**Action item**:
Below are some records. Write out the lines from the one containing "KEYS1 pin K3: 3 -> TX" to the last line, word for word, leaving out pictures.
--------------------
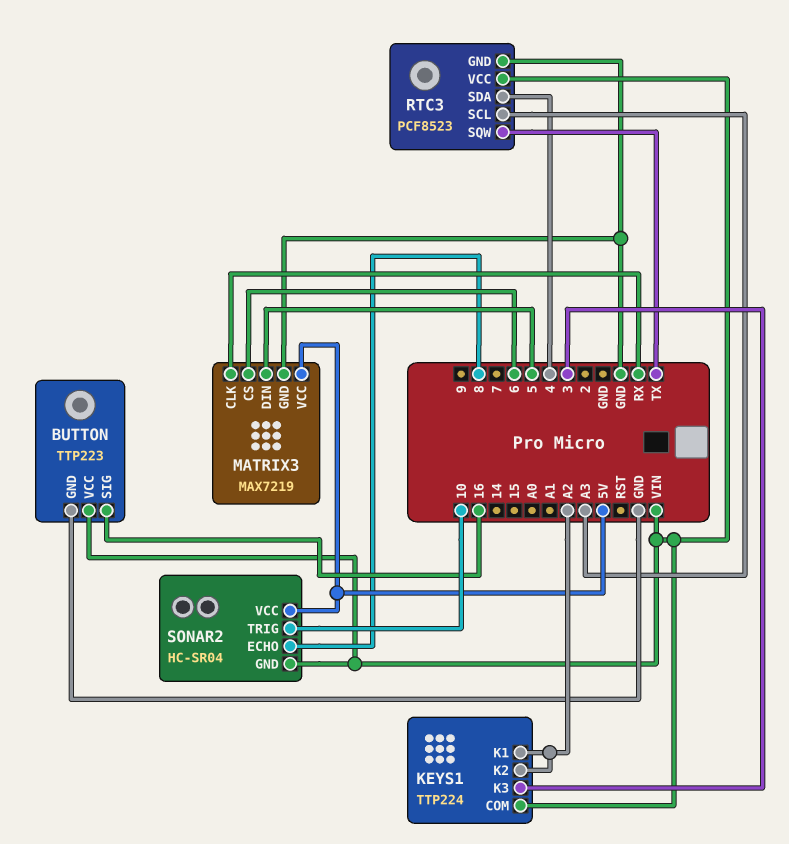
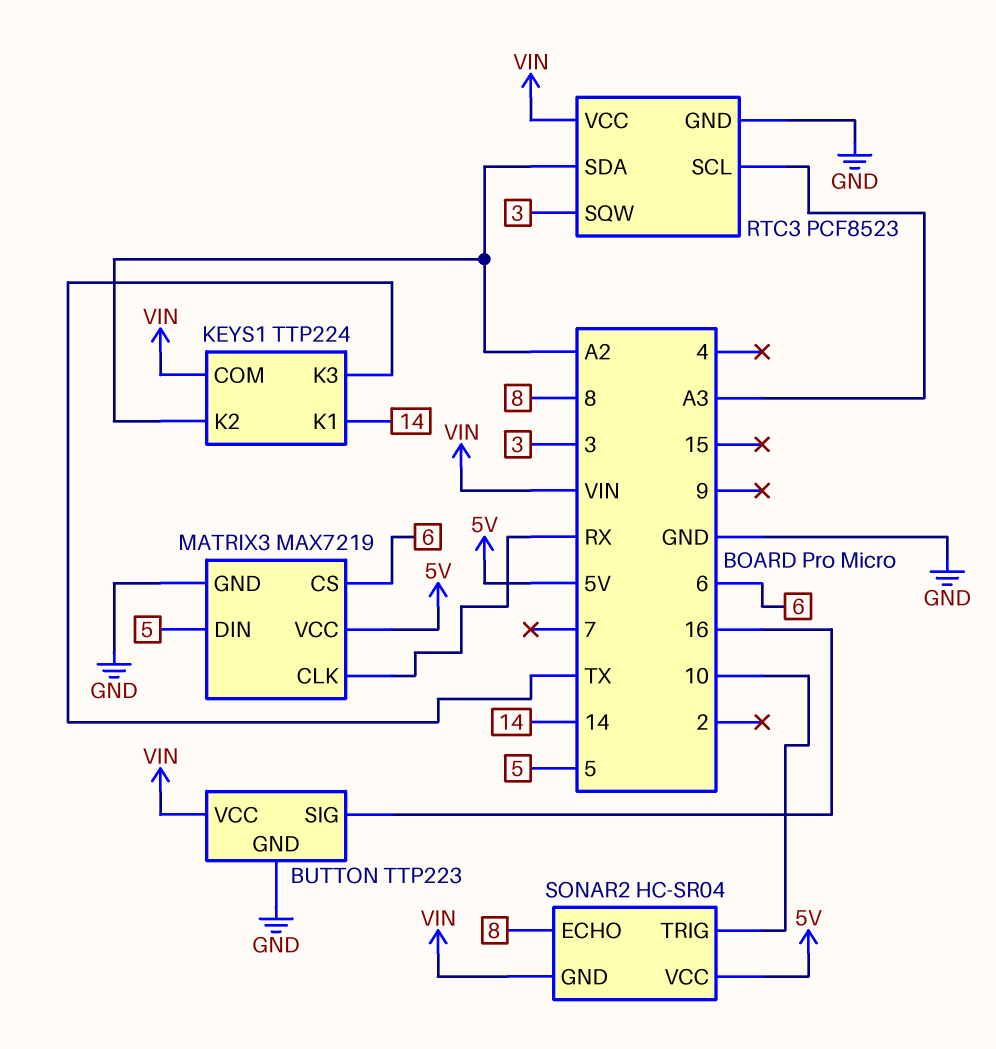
KEYS1 pin K1: A2 -> 14
KEYS1 pin K3: 3 -> TX
RTC3 pin SDA: 4 -> A2
RTC3 pin SQW: TX -> 3

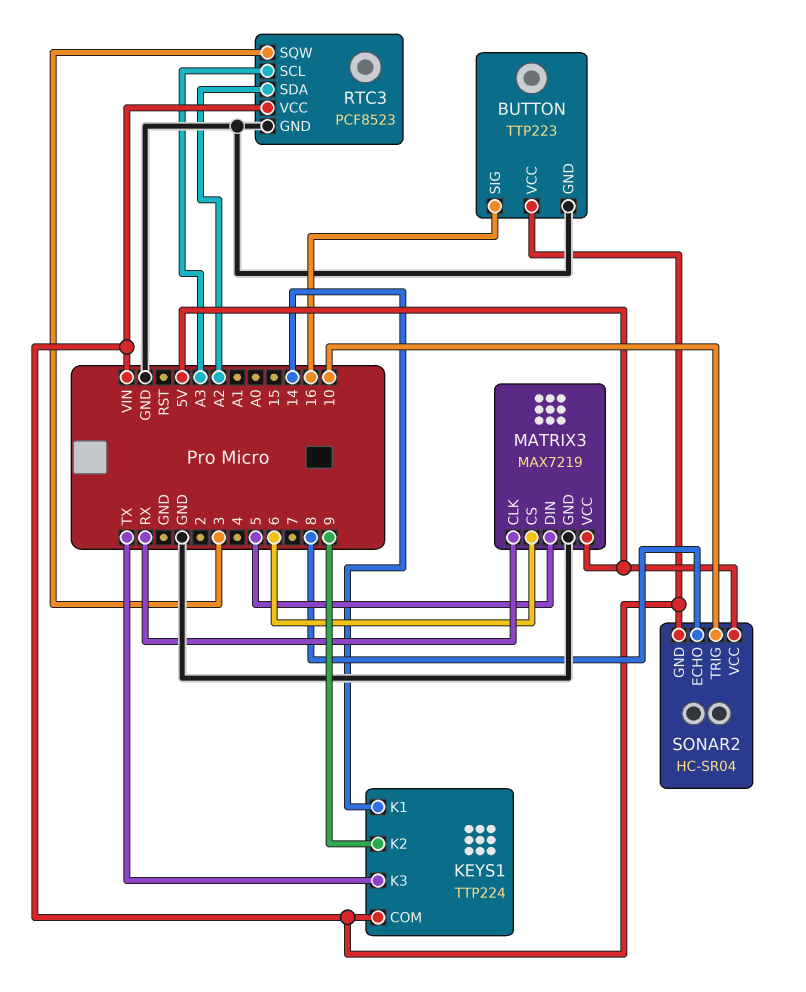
KEYS1 pin K2: A2 -> 9

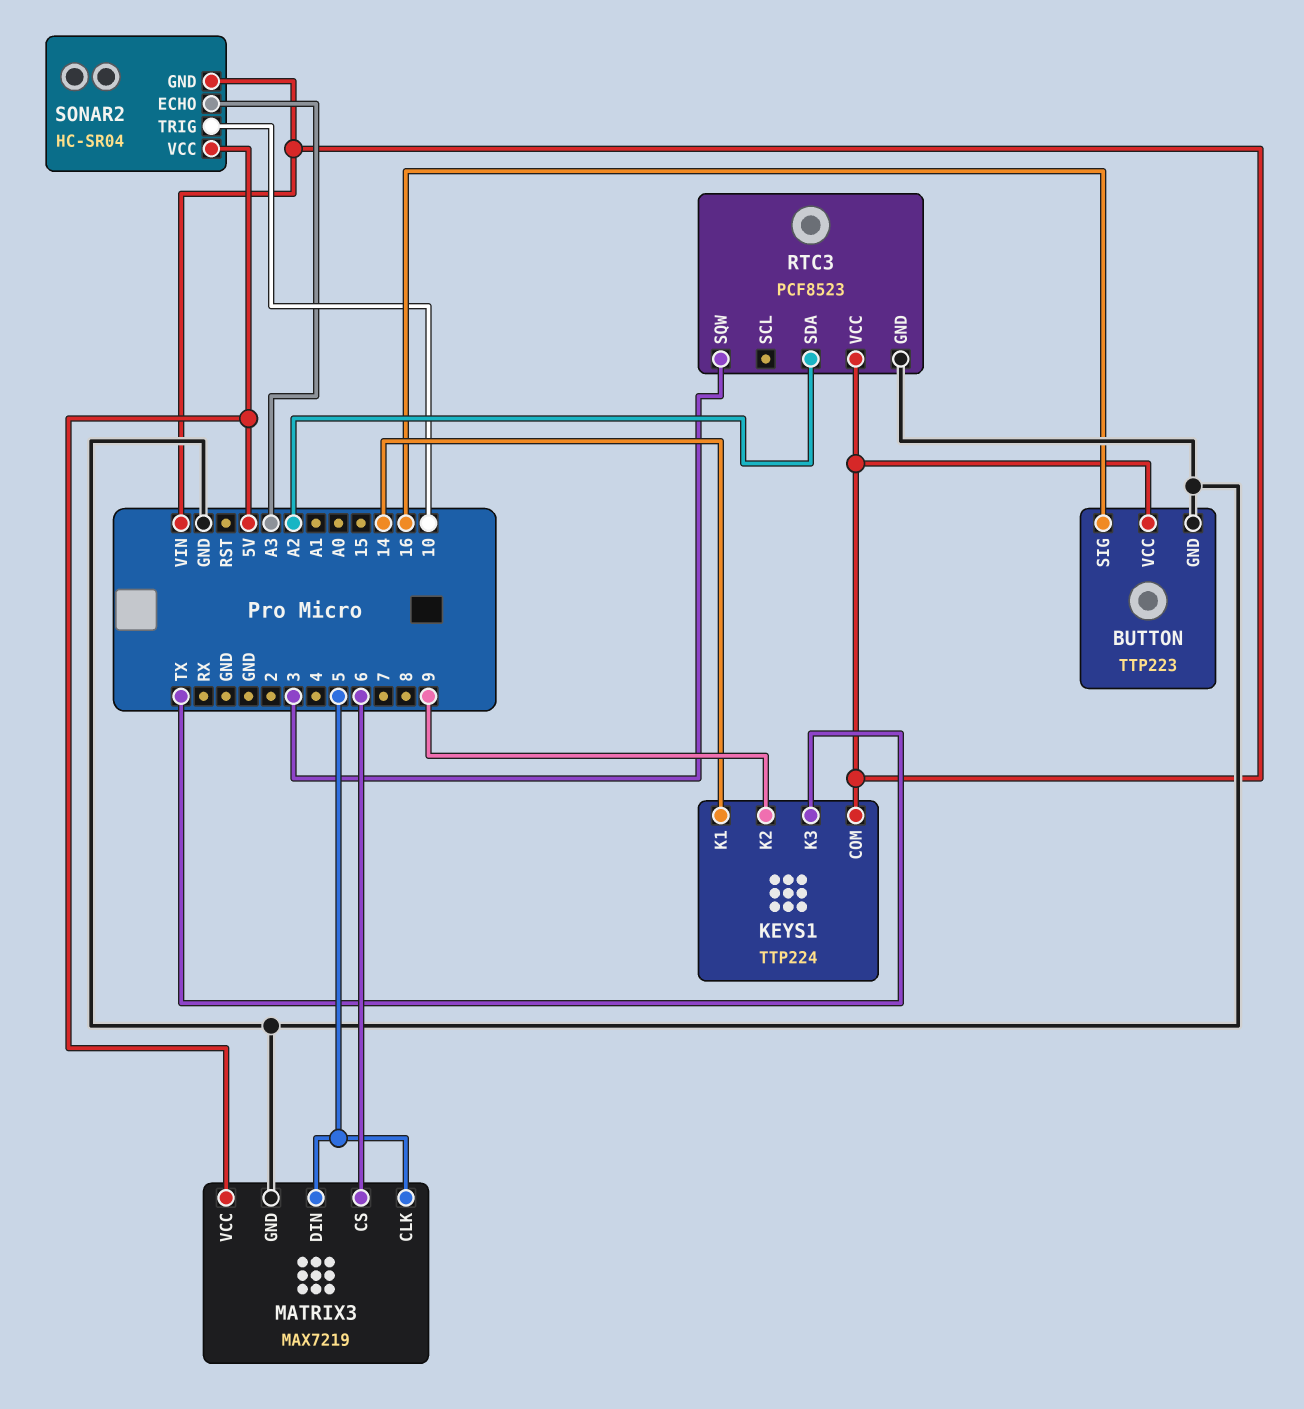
MATRIX3 pin CLK: RX -> 5
RTC3 pin SCL: A3 -> none
SONAR2 pin ECHO: 8 -> A3

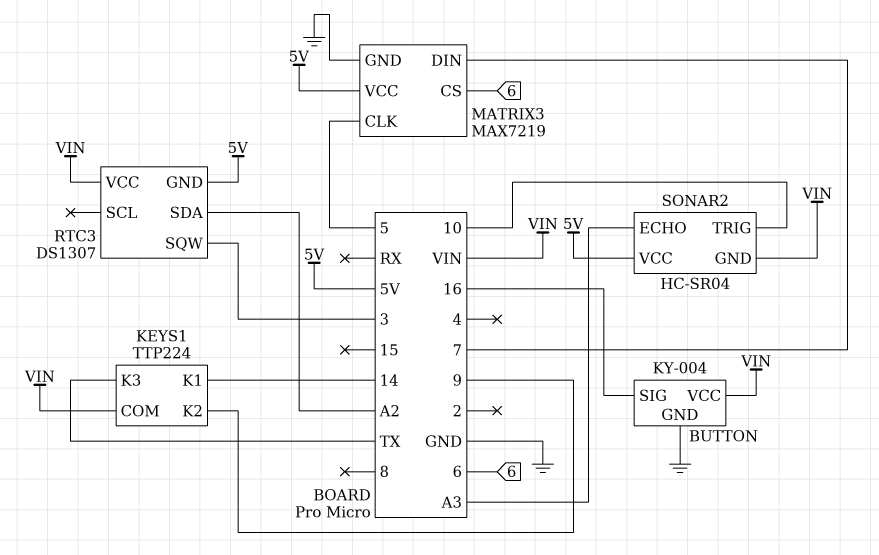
BUTTON: TTP223 -> KY-004
MATRIX3 pin DIN: 5 -> 7
RTC3: PCF8523 -> DS1307
RTC3 pin GND: GND -> 5V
--------------------
**Exercise solution**:
KEYS1 pin K3: 3 -> TX
RTC3 pin SDA: 4 -> A2
RTC3 pin SQW: TX -> 3

KEYS1 pin K2: A2 -> 9

MATRIX3 pin CLK: RX -> 5
RTC3 pin SCL: A3 -> none
SONAR2 pin ECHO: 8 -> A3

BUTTON: TTP223 -> KY-004
MATRIX3 pin DIN: 5 -> 7
RTC3: PCF8523 -> DS1307
RTC3 pin GND: GND -> 5V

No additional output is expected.